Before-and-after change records
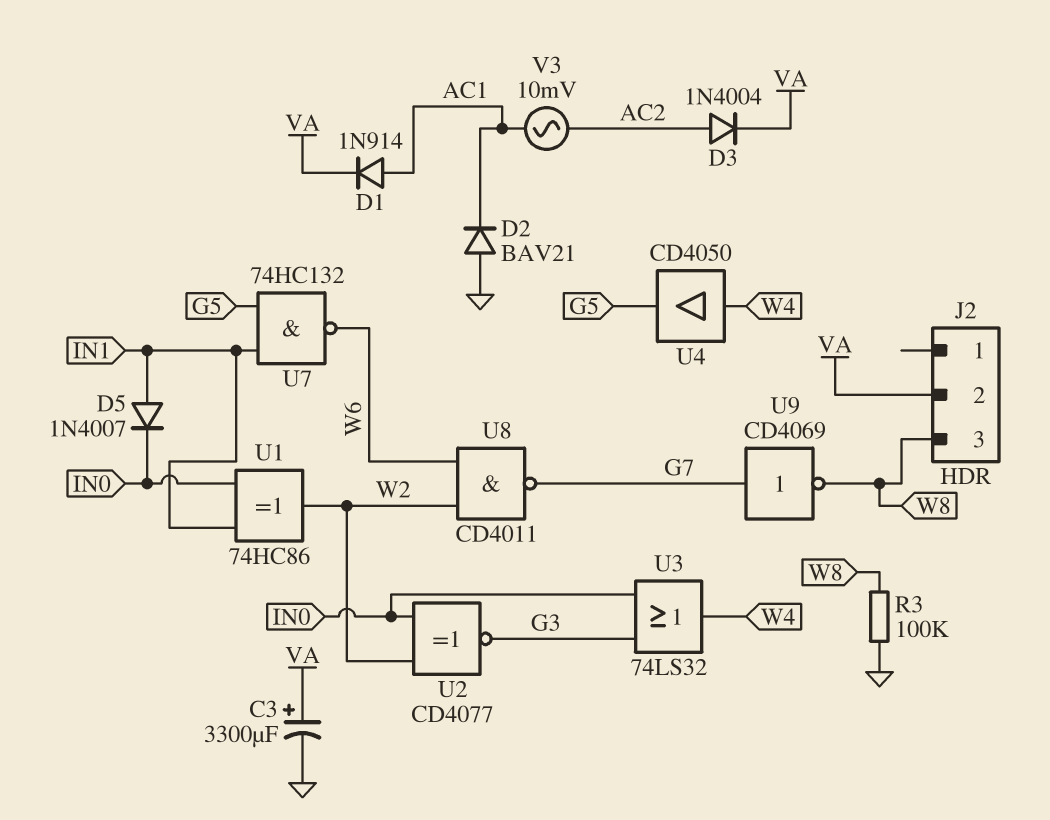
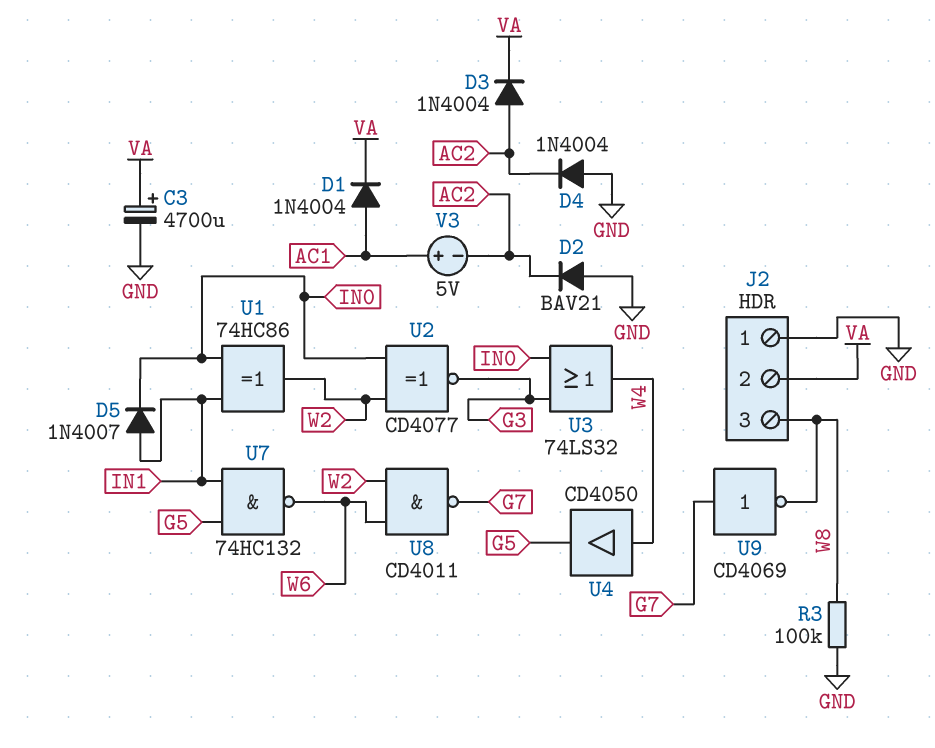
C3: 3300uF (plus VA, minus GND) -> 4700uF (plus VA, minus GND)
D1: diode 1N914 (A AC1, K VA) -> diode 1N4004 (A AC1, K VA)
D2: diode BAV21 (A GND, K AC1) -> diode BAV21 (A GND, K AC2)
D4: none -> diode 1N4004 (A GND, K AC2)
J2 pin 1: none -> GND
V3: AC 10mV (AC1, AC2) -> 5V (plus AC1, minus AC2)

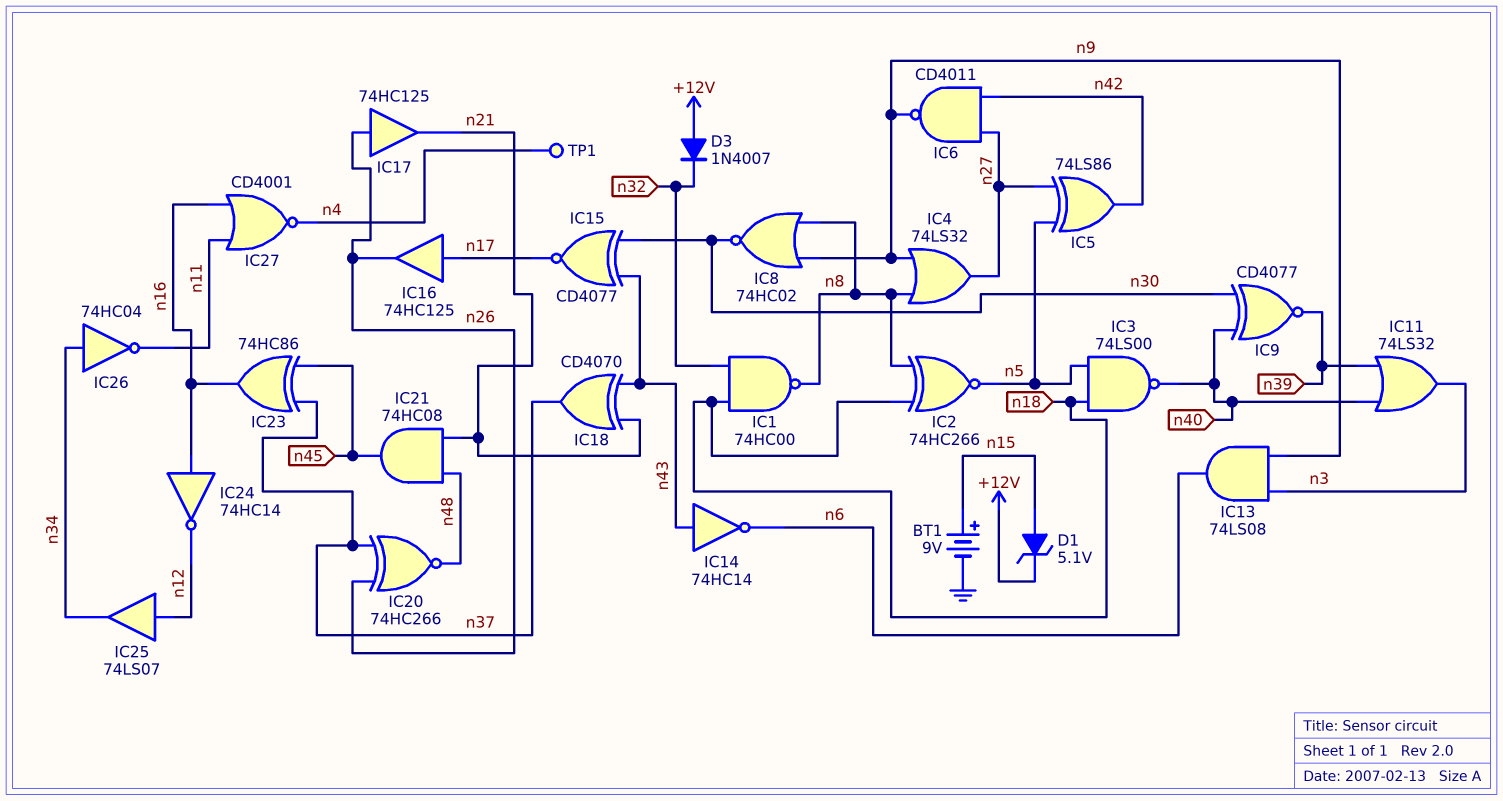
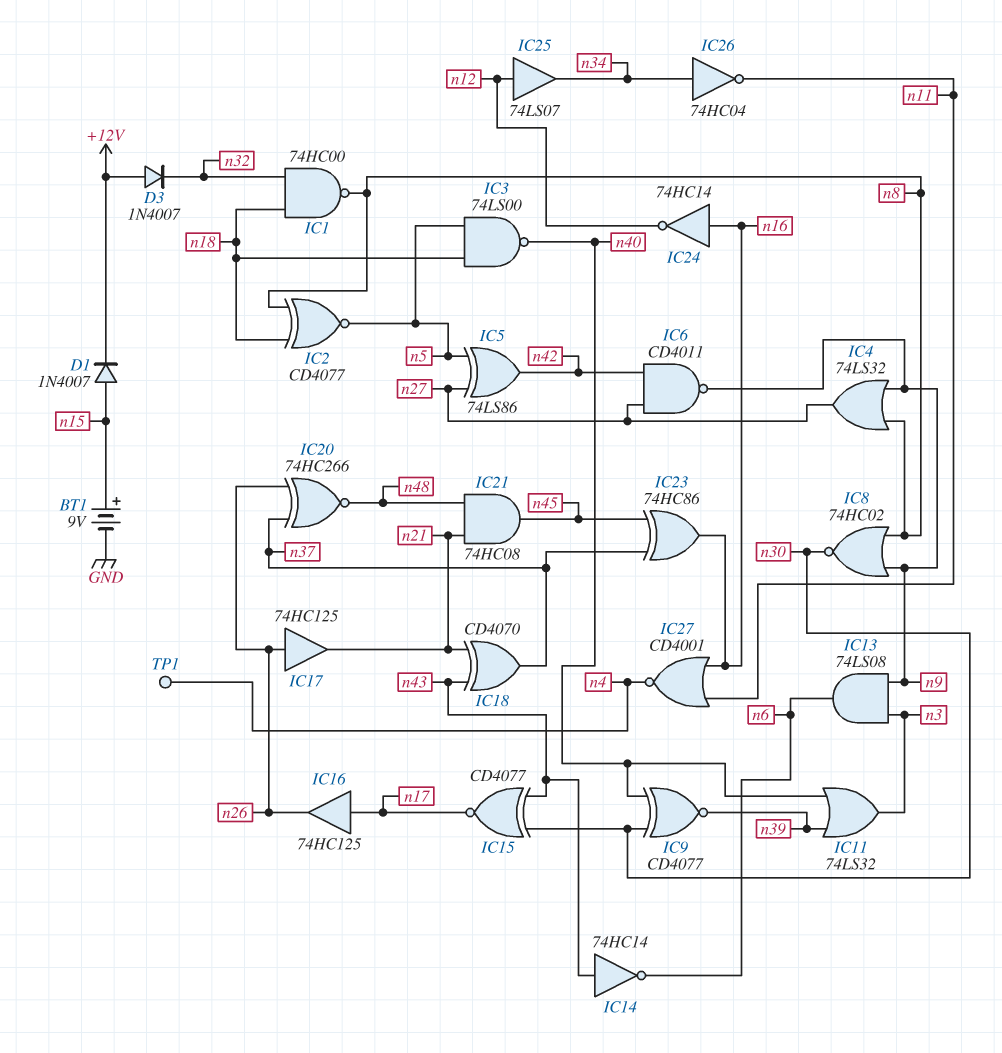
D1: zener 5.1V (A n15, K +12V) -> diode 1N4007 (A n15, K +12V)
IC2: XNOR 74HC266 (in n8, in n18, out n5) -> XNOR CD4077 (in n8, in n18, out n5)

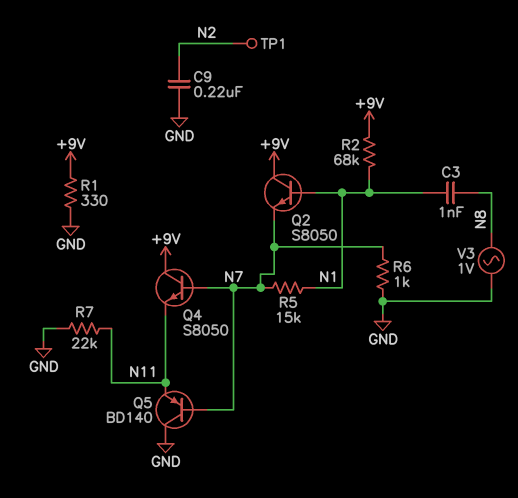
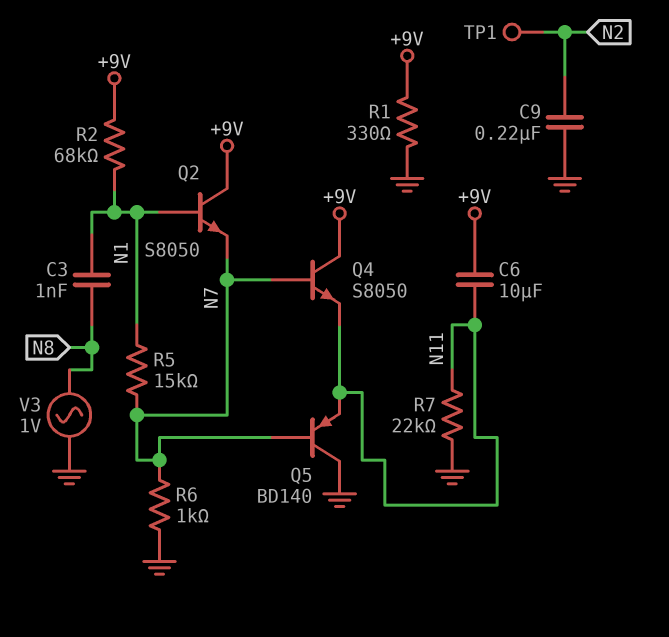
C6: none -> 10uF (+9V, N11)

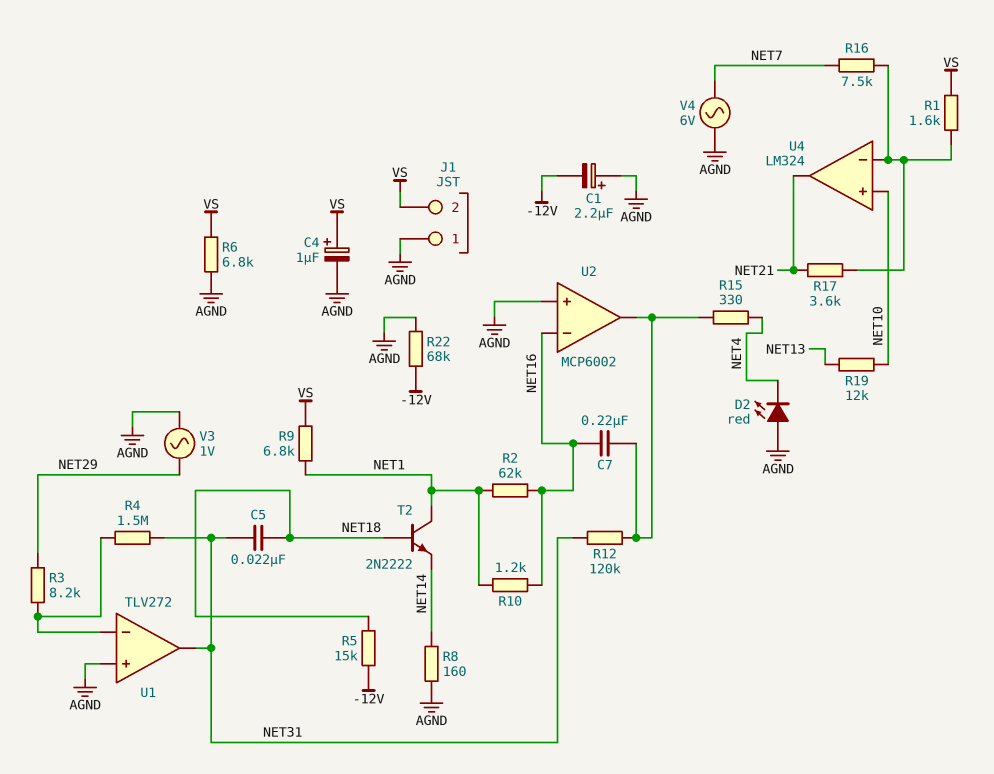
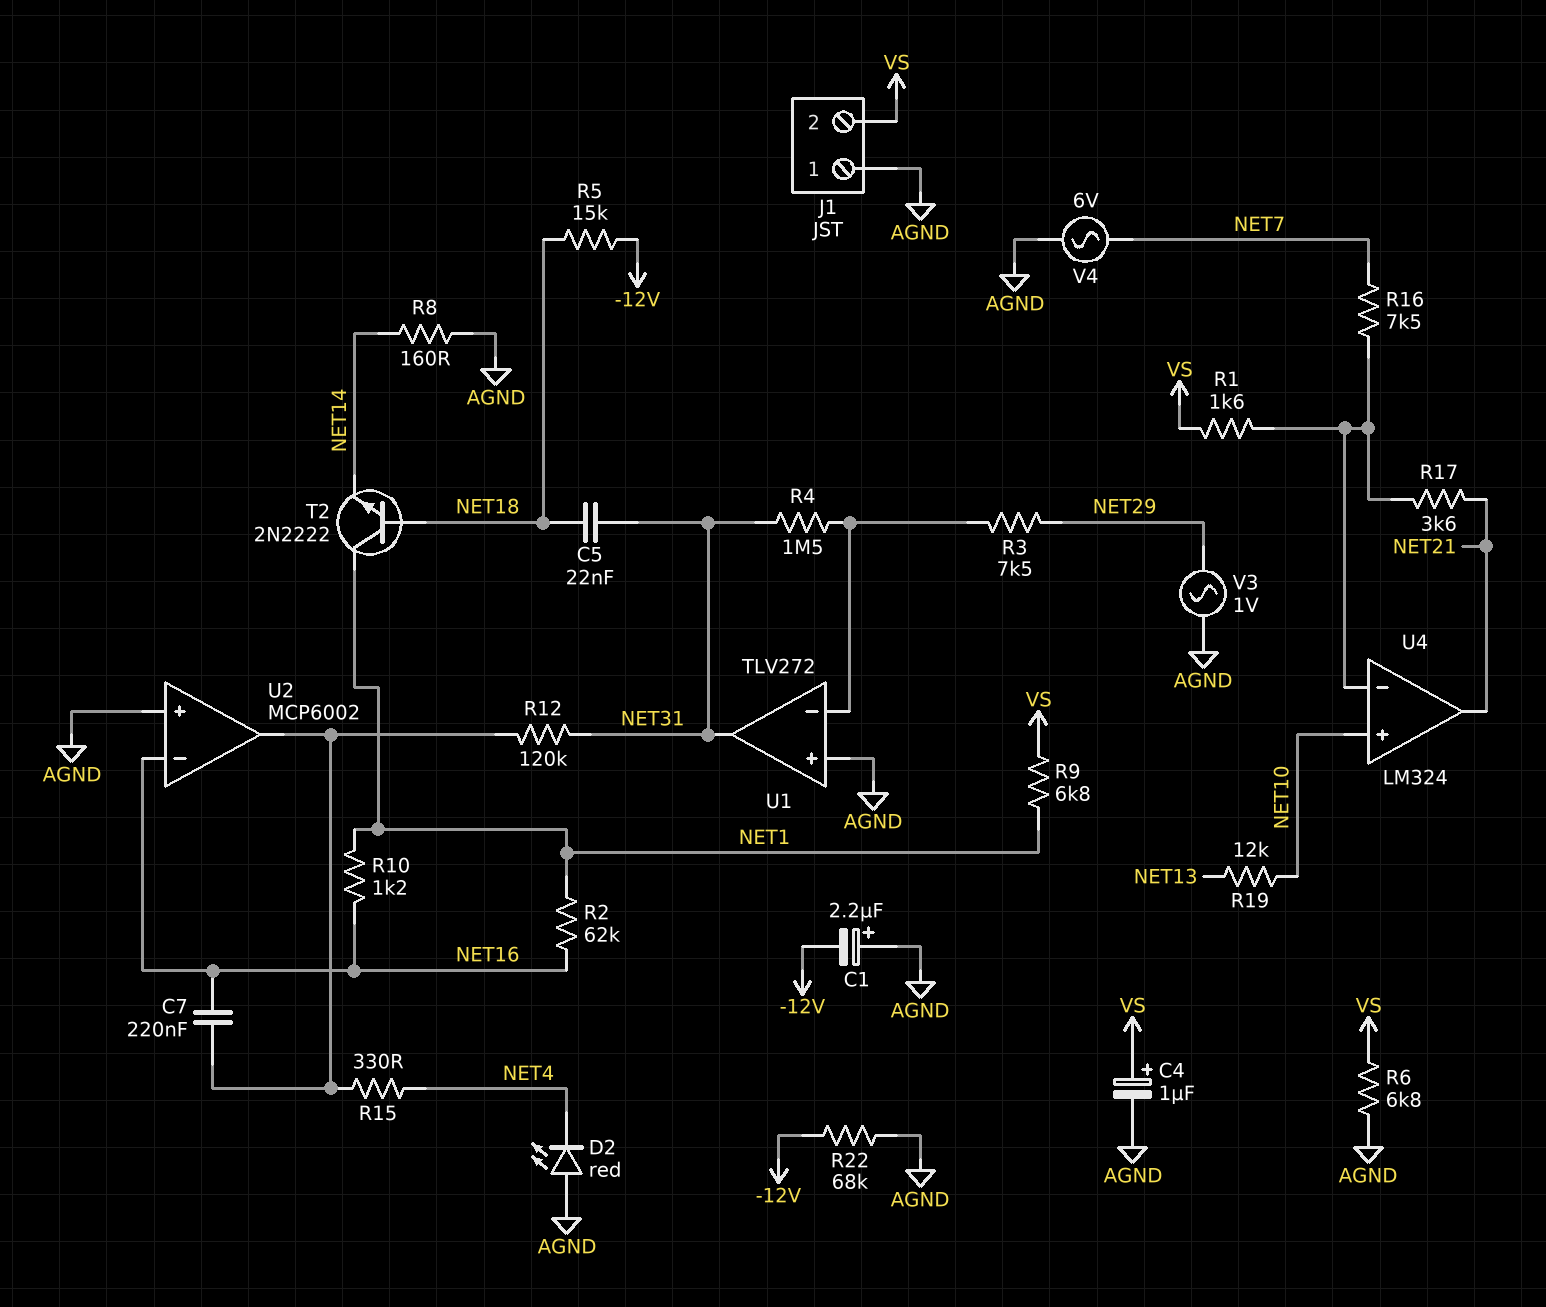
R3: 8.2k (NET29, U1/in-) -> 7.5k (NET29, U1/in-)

§ **YOUR GOAL**:
All of the data is to be returned exactly, with no pictures included.

§ **ANSWER BOX**:
C3: 3300uF (plus VA, minus GND) -> 4700uF (plus VA, minus GND)
D1: diode 1N914 (A AC1, K VA) -> diode 1N4004 (A AC1, K VA)
D2: diode BAV21 (A GND, K AC1) -> diode BAV21 (A GND, K AC2)
D4: none -> diode 1N4004 (A GND, K AC2)
J2 pin 1: none -> GND
V3: AC 10mV (AC1, AC2) -> 5V (plus AC1, minus AC2)

D1: zener 5.1V (A n15, K +12V) -> diode 1N4007 (A n15, K +12V)
IC2: XNOR 74HC266 (in n8, in n18, out n5) -> XNOR CD4077 (in n8, in n18, out n5)

C6: none -> 10uF (+9V, N11)

R3: 8.2k (NET29, U1/in-) -> 7.5k (NET29, U1/in-)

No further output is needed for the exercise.